Would you write out the whole listing below exactly as given?

─── EXCERPTED RECORDS ───

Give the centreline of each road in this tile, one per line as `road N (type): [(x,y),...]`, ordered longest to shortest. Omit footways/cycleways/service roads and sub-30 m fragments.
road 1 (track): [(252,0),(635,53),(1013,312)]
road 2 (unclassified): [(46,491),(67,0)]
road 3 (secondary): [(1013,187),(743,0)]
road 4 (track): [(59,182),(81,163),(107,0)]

───

ANSWER SECTION:
Give the centreline of each road in this tile, one per line as `road N (type): [(x,y),...]`, ordered longest to shortest. Omit footways/cycleways/service roads and sub-30 m fragments.
road 1 (track): [(252,0),(635,53),(1013,312)]
road 2 (unclassified): [(46,491),(67,0)]
road 3 (secondary): [(1013,187),(743,0)]
road 4 (track): [(59,182),(81,163),(107,0)]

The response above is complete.